* Input records:
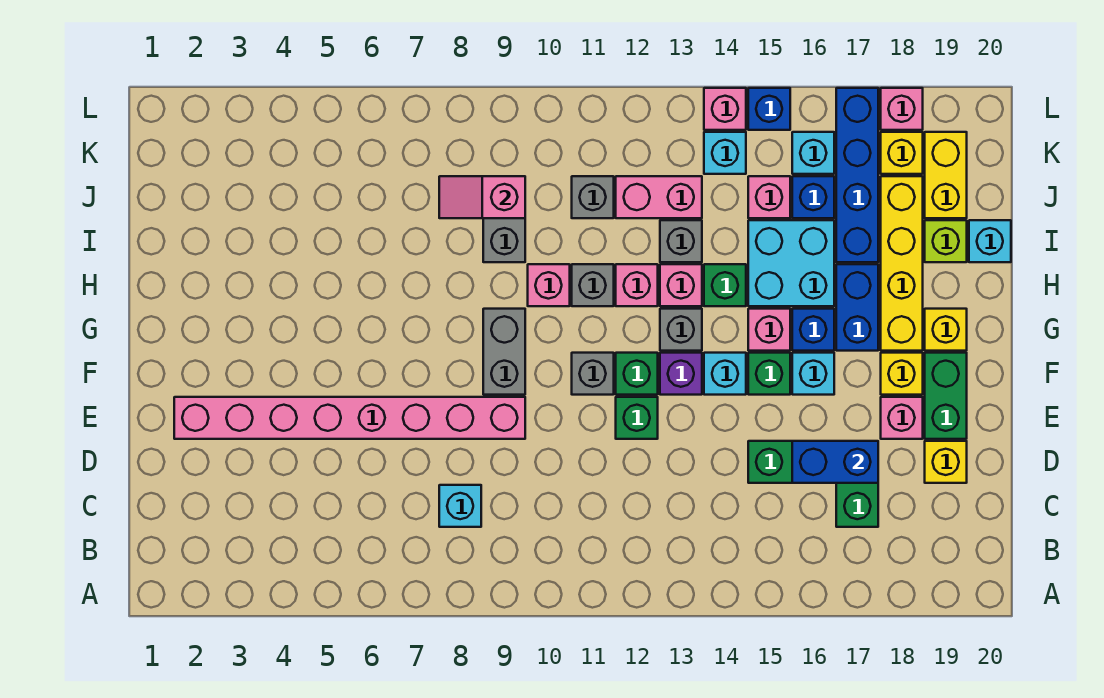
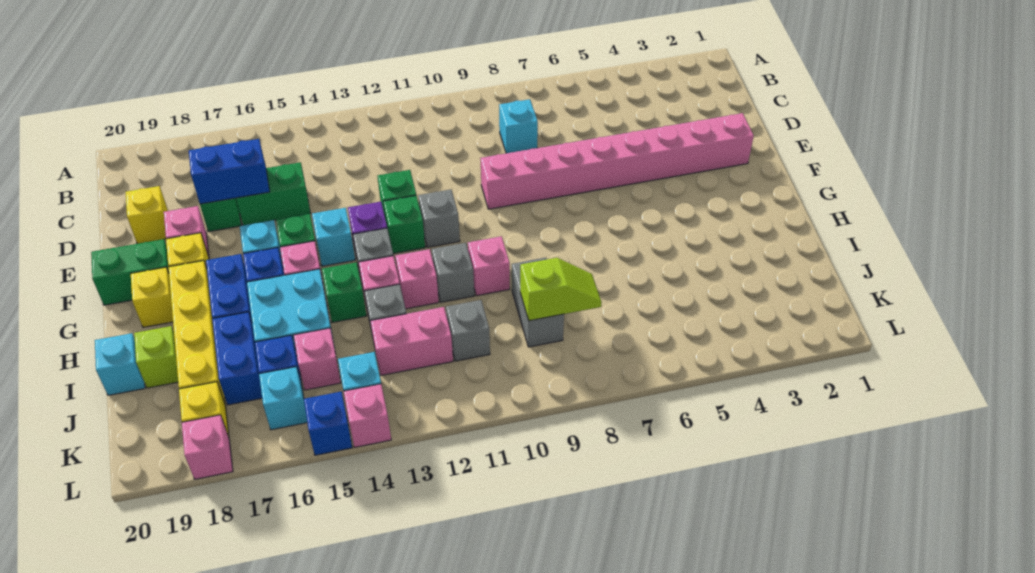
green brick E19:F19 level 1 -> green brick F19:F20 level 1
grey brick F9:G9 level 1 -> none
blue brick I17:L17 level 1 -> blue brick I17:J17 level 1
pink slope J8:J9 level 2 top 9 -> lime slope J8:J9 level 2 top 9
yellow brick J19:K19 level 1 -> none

...

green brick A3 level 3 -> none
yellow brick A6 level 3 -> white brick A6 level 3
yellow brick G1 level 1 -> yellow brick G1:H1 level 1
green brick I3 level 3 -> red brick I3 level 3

* Instructions to follow: Lines in the data that include the word "brick" should all be copied.

* Solution:
green brick E19:F19 level 1 -> green brick F19:F20 level 1
grey brick F9:G9 level 1 -> none
blue brick I17:L17 level 1 -> blue brick I17:J17 level 1
yellow brick J19:K19 level 1 -> none
green brick A3 level 3 -> none
yellow brick A6 level 3 -> white brick A6 level 3
yellow brick G1 level 1 -> yellow brick G1:H1 level 1
green brick I3 level 3 -> red brick I3 level 3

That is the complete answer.